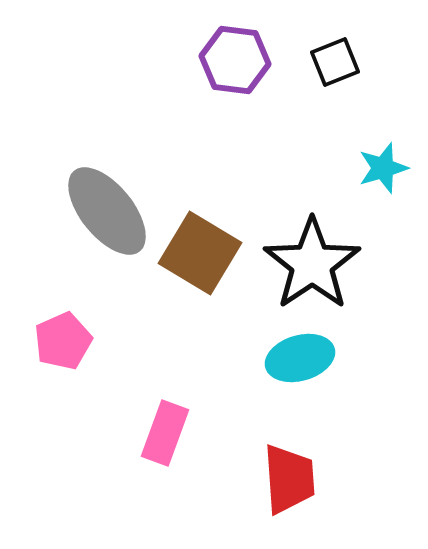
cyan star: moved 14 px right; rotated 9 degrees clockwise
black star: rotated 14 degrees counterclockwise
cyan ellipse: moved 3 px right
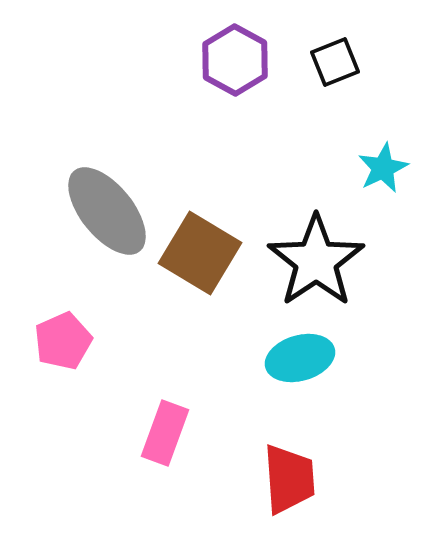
purple hexagon: rotated 22 degrees clockwise
cyan star: rotated 9 degrees counterclockwise
black star: moved 4 px right, 3 px up
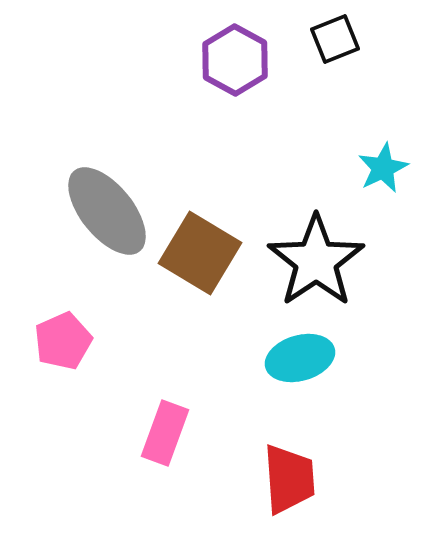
black square: moved 23 px up
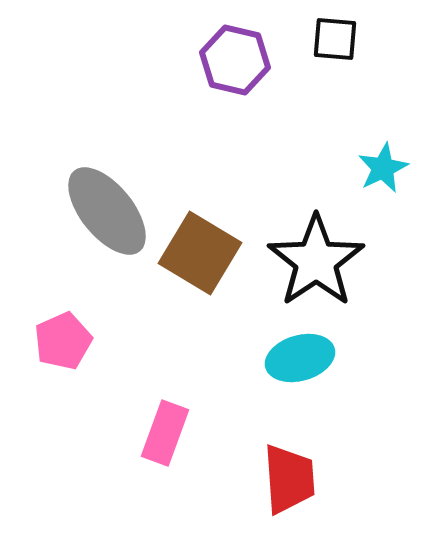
black square: rotated 27 degrees clockwise
purple hexagon: rotated 16 degrees counterclockwise
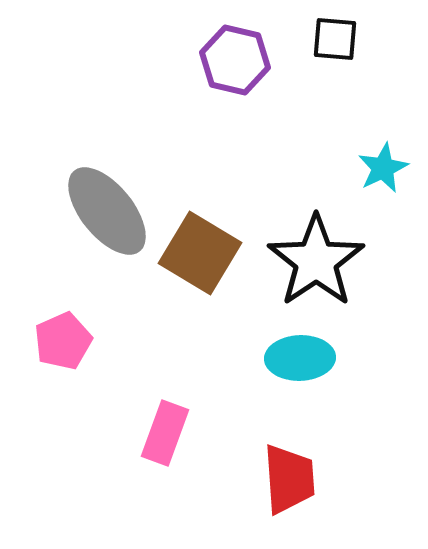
cyan ellipse: rotated 14 degrees clockwise
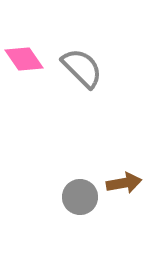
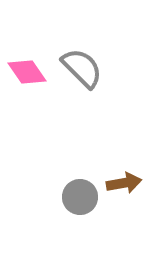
pink diamond: moved 3 px right, 13 px down
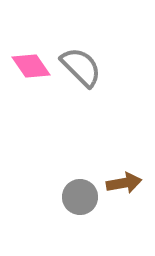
gray semicircle: moved 1 px left, 1 px up
pink diamond: moved 4 px right, 6 px up
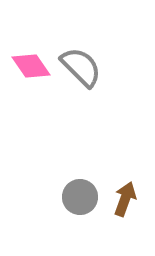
brown arrow: moved 1 px right, 16 px down; rotated 60 degrees counterclockwise
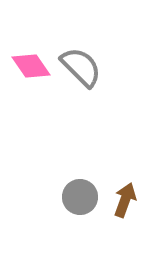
brown arrow: moved 1 px down
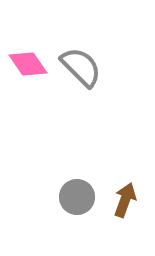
pink diamond: moved 3 px left, 2 px up
gray circle: moved 3 px left
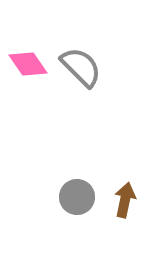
brown arrow: rotated 8 degrees counterclockwise
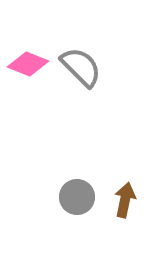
pink diamond: rotated 33 degrees counterclockwise
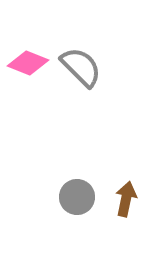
pink diamond: moved 1 px up
brown arrow: moved 1 px right, 1 px up
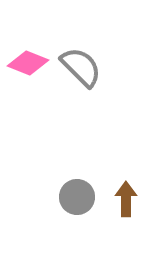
brown arrow: rotated 12 degrees counterclockwise
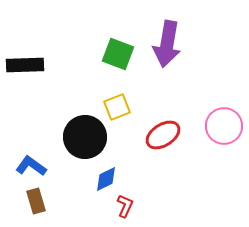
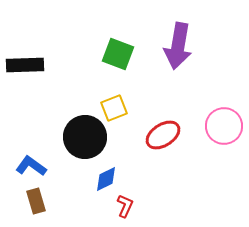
purple arrow: moved 11 px right, 2 px down
yellow square: moved 3 px left, 1 px down
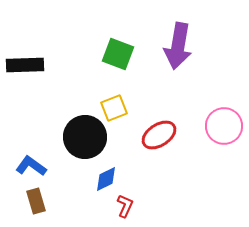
red ellipse: moved 4 px left
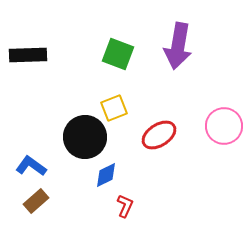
black rectangle: moved 3 px right, 10 px up
blue diamond: moved 4 px up
brown rectangle: rotated 65 degrees clockwise
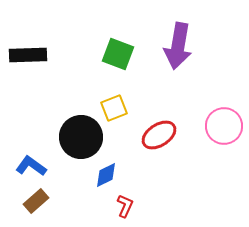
black circle: moved 4 px left
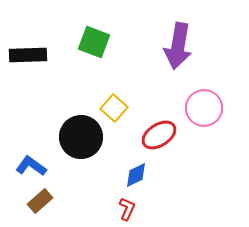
green square: moved 24 px left, 12 px up
yellow square: rotated 28 degrees counterclockwise
pink circle: moved 20 px left, 18 px up
blue diamond: moved 30 px right
brown rectangle: moved 4 px right
red L-shape: moved 2 px right, 3 px down
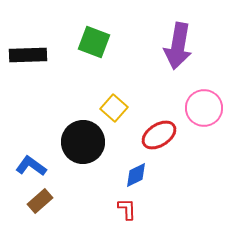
black circle: moved 2 px right, 5 px down
red L-shape: rotated 25 degrees counterclockwise
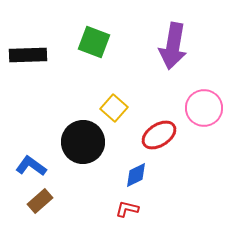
purple arrow: moved 5 px left
red L-shape: rotated 75 degrees counterclockwise
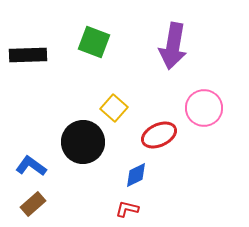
red ellipse: rotated 8 degrees clockwise
brown rectangle: moved 7 px left, 3 px down
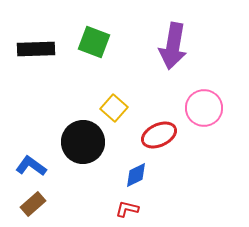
black rectangle: moved 8 px right, 6 px up
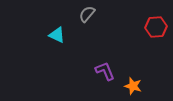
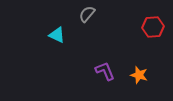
red hexagon: moved 3 px left
orange star: moved 6 px right, 11 px up
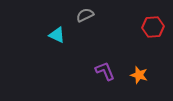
gray semicircle: moved 2 px left, 1 px down; rotated 24 degrees clockwise
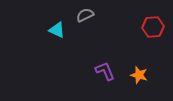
cyan triangle: moved 5 px up
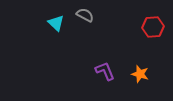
gray semicircle: rotated 54 degrees clockwise
cyan triangle: moved 1 px left, 7 px up; rotated 18 degrees clockwise
orange star: moved 1 px right, 1 px up
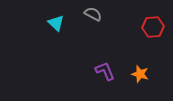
gray semicircle: moved 8 px right, 1 px up
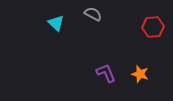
purple L-shape: moved 1 px right, 2 px down
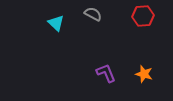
red hexagon: moved 10 px left, 11 px up
orange star: moved 4 px right
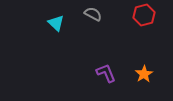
red hexagon: moved 1 px right, 1 px up; rotated 10 degrees counterclockwise
orange star: rotated 24 degrees clockwise
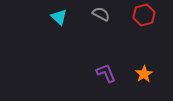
gray semicircle: moved 8 px right
cyan triangle: moved 3 px right, 6 px up
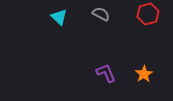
red hexagon: moved 4 px right, 1 px up
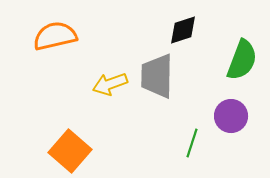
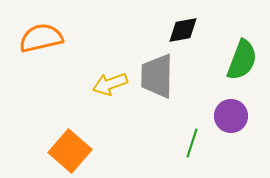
black diamond: rotated 8 degrees clockwise
orange semicircle: moved 14 px left, 2 px down
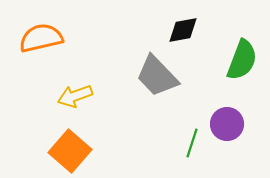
gray trapezoid: rotated 45 degrees counterclockwise
yellow arrow: moved 35 px left, 12 px down
purple circle: moved 4 px left, 8 px down
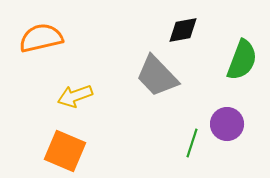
orange square: moved 5 px left; rotated 18 degrees counterclockwise
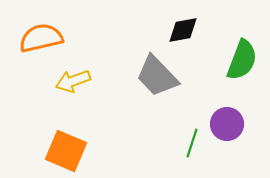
yellow arrow: moved 2 px left, 15 px up
orange square: moved 1 px right
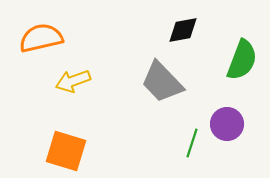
gray trapezoid: moved 5 px right, 6 px down
orange square: rotated 6 degrees counterclockwise
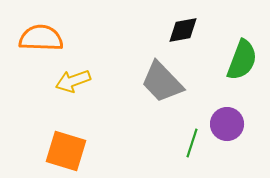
orange semicircle: rotated 15 degrees clockwise
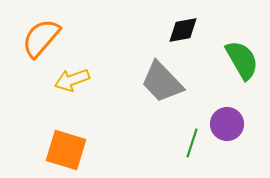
orange semicircle: rotated 51 degrees counterclockwise
green semicircle: rotated 51 degrees counterclockwise
yellow arrow: moved 1 px left, 1 px up
orange square: moved 1 px up
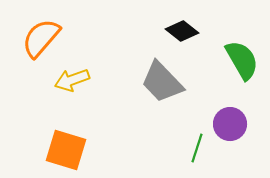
black diamond: moved 1 px left, 1 px down; rotated 48 degrees clockwise
purple circle: moved 3 px right
green line: moved 5 px right, 5 px down
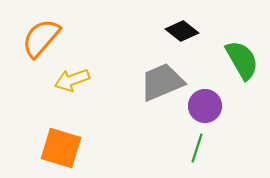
gray trapezoid: rotated 111 degrees clockwise
purple circle: moved 25 px left, 18 px up
orange square: moved 5 px left, 2 px up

* * *

What the task asks ->
Rewrite the material above with every "counterclockwise" changed to "anticlockwise" and nothing else altered, leaving the pictures out.

Problem solution ->
cyan star: moved 14 px right; rotated 9 degrees clockwise
black star: rotated 14 degrees anticlockwise
cyan ellipse: moved 3 px right
purple hexagon: rotated 22 degrees clockwise
cyan star: rotated 9 degrees anticlockwise
black star: moved 4 px right, 3 px up
black square: moved 23 px up
black square: rotated 27 degrees clockwise
purple hexagon: rotated 16 degrees anticlockwise
cyan ellipse: rotated 14 degrees clockwise
pink diamond: moved 3 px right, 13 px down
gray semicircle: moved 1 px left, 1 px up
pink diamond: moved 4 px right, 6 px up
brown arrow: moved 1 px right, 16 px down; rotated 60 degrees anticlockwise
brown arrow: moved 1 px down
pink diamond: moved 3 px left, 2 px up
gray circle: moved 3 px left
brown arrow: rotated 8 degrees anticlockwise
pink diamond: rotated 33 degrees anticlockwise
pink diamond: moved 1 px up
brown arrow: moved 1 px right, 1 px up
brown arrow: rotated 12 degrees anticlockwise
purple arrow: moved 11 px right, 2 px down
yellow square: moved 3 px left, 1 px down
red ellipse: moved 4 px left
black rectangle: moved 3 px right, 10 px up
blue diamond: moved 4 px up
brown rectangle: rotated 65 degrees clockwise
black circle: moved 4 px left
green square: moved 24 px left, 12 px up
yellow square: rotated 28 degrees anticlockwise
pink circle: moved 20 px left, 18 px up
blue diamond: moved 30 px right
brown rectangle: moved 4 px right
red L-shape: moved 2 px right, 3 px down
black circle: moved 2 px right, 5 px down
red L-shape: rotated 25 degrees anticlockwise
purple arrow: moved 5 px left
red L-shape: rotated 75 degrees anticlockwise
red ellipse: rotated 8 degrees clockwise
brown rectangle: moved 7 px left, 3 px down
black rectangle: moved 8 px right, 6 px up
red hexagon: moved 3 px left
orange star: moved 6 px right, 11 px up
gray semicircle: moved 2 px left, 1 px down; rotated 24 degrees clockwise
cyan triangle: moved 5 px up
gray semicircle: rotated 54 degrees clockwise
cyan triangle: moved 1 px left, 7 px up; rotated 18 degrees clockwise
orange star: moved 1 px right, 1 px up
gray semicircle: moved 8 px right, 1 px up
purple L-shape: moved 1 px right, 2 px down
red hexagon: moved 10 px left, 11 px up
orange star: moved 4 px right
red hexagon: moved 1 px right, 1 px up; rotated 10 degrees anticlockwise
orange star: rotated 24 degrees clockwise
gray semicircle: moved 8 px right
cyan triangle: moved 3 px right, 6 px up
red hexagon: moved 4 px right, 1 px up
black diamond: rotated 8 degrees clockwise
orange semicircle: moved 14 px left, 2 px down
gray trapezoid: rotated 45 degrees anticlockwise
yellow arrow: moved 35 px left, 12 px down
purple circle: moved 4 px left, 8 px down
orange square: moved 5 px left; rotated 18 degrees anticlockwise
yellow arrow: moved 2 px left, 15 px up
orange square: moved 1 px right
gray trapezoid: moved 5 px right, 6 px down
orange square: rotated 6 degrees anticlockwise
orange semicircle: rotated 15 degrees clockwise
orange semicircle: rotated 51 degrees anticlockwise
green semicircle: rotated 51 degrees anticlockwise
yellow arrow: moved 1 px left, 1 px up
orange square: moved 1 px up
black diamond: moved 1 px left, 1 px down; rotated 48 degrees clockwise
purple circle: moved 3 px right
green line: moved 5 px right, 5 px down
gray trapezoid: rotated 111 degrees clockwise
purple circle: moved 25 px left, 18 px up
orange square: moved 5 px left, 2 px up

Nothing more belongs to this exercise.